▶ _Try it_
Print each record exactly, with no word added or removed.

[Stored data entries]
☆ ☆ ☆ ☆ ☆ ☆ ☆
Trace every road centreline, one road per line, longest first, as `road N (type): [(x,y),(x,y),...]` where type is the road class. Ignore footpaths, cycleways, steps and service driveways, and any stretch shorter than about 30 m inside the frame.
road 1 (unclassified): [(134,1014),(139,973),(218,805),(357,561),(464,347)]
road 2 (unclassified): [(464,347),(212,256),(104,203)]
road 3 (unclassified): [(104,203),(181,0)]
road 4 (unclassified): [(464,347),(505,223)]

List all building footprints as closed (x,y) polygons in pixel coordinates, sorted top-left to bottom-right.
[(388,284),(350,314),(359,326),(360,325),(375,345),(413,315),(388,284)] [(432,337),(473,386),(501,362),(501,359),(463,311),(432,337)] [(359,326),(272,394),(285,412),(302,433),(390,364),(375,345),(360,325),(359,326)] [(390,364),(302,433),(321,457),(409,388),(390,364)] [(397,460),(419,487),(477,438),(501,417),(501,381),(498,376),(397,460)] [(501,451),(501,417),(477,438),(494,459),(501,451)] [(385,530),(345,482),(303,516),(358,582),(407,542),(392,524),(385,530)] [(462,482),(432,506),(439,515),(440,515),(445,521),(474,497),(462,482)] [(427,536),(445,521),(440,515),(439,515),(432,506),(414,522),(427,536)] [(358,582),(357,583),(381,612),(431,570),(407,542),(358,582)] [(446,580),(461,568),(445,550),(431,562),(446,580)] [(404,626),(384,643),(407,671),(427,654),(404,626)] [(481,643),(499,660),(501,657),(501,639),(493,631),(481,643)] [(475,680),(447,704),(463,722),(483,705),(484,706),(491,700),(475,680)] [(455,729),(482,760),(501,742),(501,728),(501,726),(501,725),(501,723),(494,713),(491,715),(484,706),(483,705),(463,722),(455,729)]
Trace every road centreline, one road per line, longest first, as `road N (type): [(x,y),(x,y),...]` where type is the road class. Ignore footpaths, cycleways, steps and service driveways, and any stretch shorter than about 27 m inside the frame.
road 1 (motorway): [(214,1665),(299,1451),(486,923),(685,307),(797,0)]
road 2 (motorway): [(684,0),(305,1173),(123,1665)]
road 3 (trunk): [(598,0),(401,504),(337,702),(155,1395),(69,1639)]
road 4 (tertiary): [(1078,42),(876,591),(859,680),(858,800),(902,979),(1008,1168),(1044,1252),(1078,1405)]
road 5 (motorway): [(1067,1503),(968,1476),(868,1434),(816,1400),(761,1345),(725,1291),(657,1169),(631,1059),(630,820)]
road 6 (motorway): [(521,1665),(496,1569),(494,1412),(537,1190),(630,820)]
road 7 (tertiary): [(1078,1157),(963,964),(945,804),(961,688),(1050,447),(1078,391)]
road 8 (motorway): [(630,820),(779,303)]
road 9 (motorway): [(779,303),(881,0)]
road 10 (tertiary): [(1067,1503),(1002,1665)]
☆ ☆ ☆ ☆ ☆ ☆ ☆
▶ _Result_
Trace every road centreline, one road per line, longest first, as `road N (type): [(x,y),(x,y),...]` where type is the road class. Ignore footpaths, cycleways, steps and service driveways, and any stretch shorter than about 30 m inside the frame.
road 1 (unclassified): [(134,1014),(139,973),(218,805),(357,561),(464,347)]
road 2 (unclassified): [(464,347),(212,256),(104,203)]
road 3 (unclassified): [(104,203),(181,0)]
road 4 (unclassified): [(464,347),(505,223)]

List all building footprints as closed (x,y) polygons in pixel coordinates, sorted top-left to bottom-right.
[(388,284),(350,314),(359,326),(360,325),(375,345),(413,315),(388,284)] [(432,337),(473,386),(501,362),(501,359),(463,311),(432,337)] [(359,326),(272,394),(285,412),(302,433),(390,364),(375,345),(360,325),(359,326)] [(390,364),(302,433),(321,457),(409,388),(390,364)] [(397,460),(419,487),(477,438),(501,417),(501,381),(498,376),(397,460)] [(501,451),(501,417),(477,438),(494,459),(501,451)] [(385,530),(345,482),(303,516),(358,582),(407,542),(392,524),(385,530)] [(462,482),(432,506),(439,515),(440,515),(445,521),(474,497),(462,482)] [(427,536),(445,521),(440,515),(439,515),(432,506),(414,522),(427,536)] [(358,582),(357,583),(381,612),(431,570),(407,542),(358,582)] [(446,580),(461,568),(445,550),(431,562),(446,580)] [(404,626),(384,643),(407,671),(427,654),(404,626)] [(481,643),(499,660),(501,657),(501,639),(493,631),(481,643)] [(475,680),(447,704),(463,722),(483,705),(484,706),(491,700),(475,680)] [(455,729),(482,760),(501,742),(501,728),(501,726),(501,725),(501,723),(494,713),(491,715),(484,706),(483,705),(463,722),(455,729)]
Trace every road centreline, one road per line, longest first, as `road N (type): [(x,y),(x,y),...]` where type is the road class. Ignore footpaths, cycleways, steps and service driveways, and any stretch shorter than about 27 m inside the frame.
road 1 (motorway): [(214,1665),(299,1451),(486,923),(685,307),(797,0)]
road 2 (motorway): [(684,0),(305,1173),(123,1665)]
road 3 (trunk): [(598,0),(401,504),(337,702),(155,1395),(69,1639)]
road 4 (tertiary): [(1078,42),(876,591),(859,680),(858,800),(902,979),(1008,1168),(1044,1252),(1078,1405)]
road 5 (motorway): [(1067,1503),(968,1476),(868,1434),(816,1400),(761,1345),(725,1291),(657,1169),(631,1059),(630,820)]
road 6 (motorway): [(521,1665),(496,1569),(494,1412),(537,1190),(630,820)]
road 7 (tertiary): [(1078,1157),(963,964),(945,804),(961,688),(1050,447),(1078,391)]
road 8 (motorway): [(630,820),(779,303)]
road 9 (motorway): [(779,303),(881,0)]
road 10 (tertiary): [(1067,1503),(1002,1665)]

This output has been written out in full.